**DATASET EXTRACT**
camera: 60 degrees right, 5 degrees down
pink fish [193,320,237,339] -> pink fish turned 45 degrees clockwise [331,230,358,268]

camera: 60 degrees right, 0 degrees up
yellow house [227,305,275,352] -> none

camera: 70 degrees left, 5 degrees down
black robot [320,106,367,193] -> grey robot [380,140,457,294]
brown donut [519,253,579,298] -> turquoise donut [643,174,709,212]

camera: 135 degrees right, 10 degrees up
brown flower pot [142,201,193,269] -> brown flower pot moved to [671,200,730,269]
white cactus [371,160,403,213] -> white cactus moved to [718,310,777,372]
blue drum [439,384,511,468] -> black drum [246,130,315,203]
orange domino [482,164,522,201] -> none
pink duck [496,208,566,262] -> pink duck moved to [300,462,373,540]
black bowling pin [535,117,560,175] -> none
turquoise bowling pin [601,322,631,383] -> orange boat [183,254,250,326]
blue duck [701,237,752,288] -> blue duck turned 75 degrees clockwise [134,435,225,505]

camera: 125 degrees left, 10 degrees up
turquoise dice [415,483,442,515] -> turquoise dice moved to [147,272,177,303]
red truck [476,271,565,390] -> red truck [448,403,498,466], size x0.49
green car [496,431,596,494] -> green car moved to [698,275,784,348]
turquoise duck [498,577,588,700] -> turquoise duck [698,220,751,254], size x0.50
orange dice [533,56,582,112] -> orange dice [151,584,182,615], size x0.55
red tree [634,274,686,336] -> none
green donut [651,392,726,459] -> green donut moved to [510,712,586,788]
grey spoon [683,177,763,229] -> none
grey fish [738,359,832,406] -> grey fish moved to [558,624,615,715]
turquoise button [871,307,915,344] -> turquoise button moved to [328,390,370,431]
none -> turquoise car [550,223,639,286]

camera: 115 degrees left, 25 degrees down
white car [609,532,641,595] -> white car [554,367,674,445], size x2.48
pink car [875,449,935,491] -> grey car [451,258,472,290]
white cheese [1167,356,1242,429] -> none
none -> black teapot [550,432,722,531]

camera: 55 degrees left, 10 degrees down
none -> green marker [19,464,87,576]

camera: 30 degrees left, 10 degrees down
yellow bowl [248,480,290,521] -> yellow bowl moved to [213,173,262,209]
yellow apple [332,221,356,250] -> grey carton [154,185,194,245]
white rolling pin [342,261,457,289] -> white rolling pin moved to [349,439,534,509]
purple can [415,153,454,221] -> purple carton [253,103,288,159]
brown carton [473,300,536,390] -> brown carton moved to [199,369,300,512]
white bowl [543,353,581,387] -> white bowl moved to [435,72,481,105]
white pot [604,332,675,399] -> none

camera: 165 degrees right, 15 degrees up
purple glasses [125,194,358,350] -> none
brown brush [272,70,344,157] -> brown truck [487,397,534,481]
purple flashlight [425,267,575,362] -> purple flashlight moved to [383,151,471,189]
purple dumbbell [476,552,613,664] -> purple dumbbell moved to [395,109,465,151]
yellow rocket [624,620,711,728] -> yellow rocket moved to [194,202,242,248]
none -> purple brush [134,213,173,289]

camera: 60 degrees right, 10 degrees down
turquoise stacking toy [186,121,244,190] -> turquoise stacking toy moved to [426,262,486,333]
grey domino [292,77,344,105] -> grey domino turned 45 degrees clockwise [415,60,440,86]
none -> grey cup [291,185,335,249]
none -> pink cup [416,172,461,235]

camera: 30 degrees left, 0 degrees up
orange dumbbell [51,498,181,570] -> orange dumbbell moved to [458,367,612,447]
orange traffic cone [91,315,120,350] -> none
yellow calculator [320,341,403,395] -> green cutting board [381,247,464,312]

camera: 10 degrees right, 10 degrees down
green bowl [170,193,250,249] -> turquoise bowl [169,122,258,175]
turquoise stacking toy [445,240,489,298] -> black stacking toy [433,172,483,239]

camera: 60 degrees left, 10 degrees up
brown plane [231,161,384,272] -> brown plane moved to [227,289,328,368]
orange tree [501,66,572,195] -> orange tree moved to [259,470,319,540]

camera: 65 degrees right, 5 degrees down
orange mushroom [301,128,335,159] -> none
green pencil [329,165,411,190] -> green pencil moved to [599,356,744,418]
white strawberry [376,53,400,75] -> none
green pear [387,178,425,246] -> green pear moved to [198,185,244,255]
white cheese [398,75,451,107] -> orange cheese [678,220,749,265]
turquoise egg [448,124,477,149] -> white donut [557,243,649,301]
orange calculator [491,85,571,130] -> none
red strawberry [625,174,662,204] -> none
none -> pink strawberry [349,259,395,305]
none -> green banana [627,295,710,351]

**THE TASK**
Print the listing once more, exactly as it stands above.

**TASK RESPONSE**
camera: 60 degrees right, 5 degrees down
pink fish [193,320,237,339] -> pink fish turned 45 degrees clockwise [331,230,358,268]

camera: 60 degrees right, 0 degrees up
yellow house [227,305,275,352] -> none

camera: 70 degrees left, 5 degrees down
black robot [320,106,367,193] -> grey robot [380,140,457,294]
brown donut [519,253,579,298] -> turquoise donut [643,174,709,212]

camera: 135 degrees right, 10 degrees up
brown flower pot [142,201,193,269] -> brown flower pot moved to [671,200,730,269]
white cactus [371,160,403,213] -> white cactus moved to [718,310,777,372]
blue drum [439,384,511,468] -> black drum [246,130,315,203]
orange domino [482,164,522,201] -> none
pink duck [496,208,566,262] -> pink duck moved to [300,462,373,540]
black bowling pin [535,117,560,175] -> none
turquoise bowling pin [601,322,631,383] -> orange boat [183,254,250,326]
blue duck [701,237,752,288] -> blue duck turned 75 degrees clockwise [134,435,225,505]

camera: 125 degrees left, 10 degrees up
turquoise dice [415,483,442,515] -> turquoise dice moved to [147,272,177,303]
red truck [476,271,565,390] -> red truck [448,403,498,466], size x0.49
green car [496,431,596,494] -> green car moved to [698,275,784,348]
turquoise duck [498,577,588,700] -> turquoise duck [698,220,751,254], size x0.50
orange dice [533,56,582,112] -> orange dice [151,584,182,615], size x0.55
red tree [634,274,686,336] -> none
green donut [651,392,726,459] -> green donut moved to [510,712,586,788]
grey spoon [683,177,763,229] -> none
grey fish [738,359,832,406] -> grey fish moved to [558,624,615,715]
turquoise button [871,307,915,344] -> turquoise button moved to [328,390,370,431]
none -> turquoise car [550,223,639,286]

camera: 115 degrees left, 25 degrees down
white car [609,532,641,595] -> white car [554,367,674,445], size x2.48
pink car [875,449,935,491] -> grey car [451,258,472,290]
white cheese [1167,356,1242,429] -> none
none -> black teapot [550,432,722,531]

camera: 55 degrees left, 10 degrees down
none -> green marker [19,464,87,576]

camera: 30 degrees left, 10 degrees down
yellow bowl [248,480,290,521] -> yellow bowl moved to [213,173,262,209]
yellow apple [332,221,356,250] -> grey carton [154,185,194,245]
white rolling pin [342,261,457,289] -> white rolling pin moved to [349,439,534,509]
purple can [415,153,454,221] -> purple carton [253,103,288,159]
brown carton [473,300,536,390] -> brown carton moved to [199,369,300,512]
white bowl [543,353,581,387] -> white bowl moved to [435,72,481,105]
white pot [604,332,675,399] -> none

camera: 165 degrees right, 15 degrees up
purple glasses [125,194,358,350] -> none
brown brush [272,70,344,157] -> brown truck [487,397,534,481]
purple flashlight [425,267,575,362] -> purple flashlight moved to [383,151,471,189]
purple dumbbell [476,552,613,664] -> purple dumbbell moved to [395,109,465,151]
yellow rocket [624,620,711,728] -> yellow rocket moved to [194,202,242,248]
none -> purple brush [134,213,173,289]

camera: 60 degrees right, 10 degrees down
turquoise stacking toy [186,121,244,190] -> turquoise stacking toy moved to [426,262,486,333]
grey domino [292,77,344,105] -> grey domino turned 45 degrees clockwise [415,60,440,86]
none -> grey cup [291,185,335,249]
none -> pink cup [416,172,461,235]

camera: 30 degrees left, 0 degrees up
orange dumbbell [51,498,181,570] -> orange dumbbell moved to [458,367,612,447]
orange traffic cone [91,315,120,350] -> none
yellow calculator [320,341,403,395] -> green cutting board [381,247,464,312]

camera: 10 degrees right, 10 degrees down
green bowl [170,193,250,249] -> turquoise bowl [169,122,258,175]
turquoise stacking toy [445,240,489,298] -> black stacking toy [433,172,483,239]

camera: 60 degrees left, 10 degrees up
brown plane [231,161,384,272] -> brown plane moved to [227,289,328,368]
orange tree [501,66,572,195] -> orange tree moved to [259,470,319,540]

camera: 65 degrees right, 5 degrees down
orange mushroom [301,128,335,159] -> none
green pencil [329,165,411,190] -> green pencil moved to [599,356,744,418]
white strawberry [376,53,400,75] -> none
green pear [387,178,425,246] -> green pear moved to [198,185,244,255]
white cheese [398,75,451,107] -> orange cheese [678,220,749,265]
turquoise egg [448,124,477,149] -> white donut [557,243,649,301]
orange calculator [491,85,571,130] -> none
red strawberry [625,174,662,204] -> none
none -> pink strawberry [349,259,395,305]
none -> green banana [627,295,710,351]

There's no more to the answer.